The lines that make up this material should each be returned exactly.
-------- DATA FOR PROCESSING
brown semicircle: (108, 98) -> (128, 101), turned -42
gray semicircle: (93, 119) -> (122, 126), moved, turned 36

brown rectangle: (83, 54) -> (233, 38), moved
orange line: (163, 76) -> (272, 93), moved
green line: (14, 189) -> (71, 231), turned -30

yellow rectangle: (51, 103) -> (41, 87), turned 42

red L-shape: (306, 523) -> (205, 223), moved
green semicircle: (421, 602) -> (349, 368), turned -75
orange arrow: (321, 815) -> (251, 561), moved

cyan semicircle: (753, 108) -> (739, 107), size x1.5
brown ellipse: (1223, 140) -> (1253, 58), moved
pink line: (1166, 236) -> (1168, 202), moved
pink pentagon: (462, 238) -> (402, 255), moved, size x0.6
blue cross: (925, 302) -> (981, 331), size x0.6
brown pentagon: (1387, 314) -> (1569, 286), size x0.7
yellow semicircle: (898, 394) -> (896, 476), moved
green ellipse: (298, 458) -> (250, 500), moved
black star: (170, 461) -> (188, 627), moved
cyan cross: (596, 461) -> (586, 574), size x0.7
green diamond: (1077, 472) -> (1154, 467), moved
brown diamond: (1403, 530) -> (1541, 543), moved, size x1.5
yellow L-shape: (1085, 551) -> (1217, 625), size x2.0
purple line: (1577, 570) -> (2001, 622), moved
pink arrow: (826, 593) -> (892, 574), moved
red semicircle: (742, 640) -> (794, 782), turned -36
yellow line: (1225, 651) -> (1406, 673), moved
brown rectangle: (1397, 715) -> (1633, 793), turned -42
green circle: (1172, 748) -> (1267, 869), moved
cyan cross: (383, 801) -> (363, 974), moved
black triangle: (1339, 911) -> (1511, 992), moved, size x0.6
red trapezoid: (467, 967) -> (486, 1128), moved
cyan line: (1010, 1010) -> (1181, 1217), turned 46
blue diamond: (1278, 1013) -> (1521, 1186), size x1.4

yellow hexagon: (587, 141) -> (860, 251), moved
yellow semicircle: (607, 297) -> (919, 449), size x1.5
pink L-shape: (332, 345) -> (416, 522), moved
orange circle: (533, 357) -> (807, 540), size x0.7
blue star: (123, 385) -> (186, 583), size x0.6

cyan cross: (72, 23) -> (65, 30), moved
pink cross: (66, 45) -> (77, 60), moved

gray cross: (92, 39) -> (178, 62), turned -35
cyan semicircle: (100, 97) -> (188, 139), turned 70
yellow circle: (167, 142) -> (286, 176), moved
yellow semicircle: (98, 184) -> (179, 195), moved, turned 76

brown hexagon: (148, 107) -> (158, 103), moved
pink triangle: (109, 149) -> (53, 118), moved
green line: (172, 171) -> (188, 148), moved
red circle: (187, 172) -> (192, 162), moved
----------------
§ **PROBLEM SOLUTION**
brown semicircle: (108, 98) -> (128, 101), turned -42
gray semicircle: (93, 119) -> (122, 126), moved, turned 36

brown rectangle: (83, 54) -> (233, 38), moved
orange line: (163, 76) -> (272, 93), moved
green line: (14, 189) -> (71, 231), turned -30

yellow rectangle: (51, 103) -> (41, 87), turned 42

red L-shape: (306, 523) -> (205, 223), moved
green semicircle: (421, 602) -> (349, 368), turned -75
orange arrow: (321, 815) -> (251, 561), moved

cyan semicircle: (753, 108) -> (739, 107), size x1.5
brown ellipse: (1223, 140) -> (1253, 58), moved
pink line: (1166, 236) -> (1168, 202), moved
pink pentagon: (462, 238) -> (402, 255), moved, size x0.6
blue cross: (925, 302) -> (981, 331), size x0.6
brown pentagon: (1387, 314) -> (1569, 286), size x0.7
yellow semicircle: (898, 394) -> (896, 476), moved
green ellipse: (298, 458) -> (250, 500), moved
black star: (170, 461) -> (188, 627), moved
cyan cross: (596, 461) -> (586, 574), size x0.7
green diamond: (1077, 472) -> (1154, 467), moved
brown diamond: (1403, 530) -> (1541, 543), moved, size x1.5
yellow L-shape: (1085, 551) -> (1217, 625), size x2.0
purple line: (1577, 570) -> (2001, 622), moved
pink arrow: (826, 593) -> (892, 574), moved
red semicircle: (742, 640) -> (794, 782), turned -36
yellow line: (1225, 651) -> (1406, 673), moved
brown rectangle: (1397, 715) -> (1633, 793), turned -42
green circle: (1172, 748) -> (1267, 869), moved
cyan cross: (383, 801) -> (363, 974), moved
black triangle: (1339, 911) -> (1511, 992), moved, size x0.6
red trapezoid: (467, 967) -> (486, 1128), moved
cyan line: (1010, 1010) -> (1181, 1217), turned 46
blue diamond: (1278, 1013) -> (1521, 1186), size x1.4

yellow hexagon: (587, 141) -> (860, 251), moved
yellow semicircle: (607, 297) -> (919, 449), size x1.5
pink L-shape: (332, 345) -> (416, 522), moved
orange circle: (533, 357) -> (807, 540), size x0.7
blue star: (123, 385) -> (186, 583), size x0.6

cyan cross: (72, 23) -> (65, 30), moved
pink cross: (66, 45) -> (77, 60), moved

gray cross: (92, 39) -> (178, 62), turned -35
cyan semicircle: (100, 97) -> (188, 139), turned 70
yellow circle: (167, 142) -> (286, 176), moved
yellow semicircle: (98, 184) -> (179, 195), moved, turned 76

brown hexagon: (148, 107) -> (158, 103), moved
pink triangle: (109, 149) -> (53, 118), moved
green line: (172, 171) -> (188, 148), moved
red circle: (187, 172) -> (192, 162), moved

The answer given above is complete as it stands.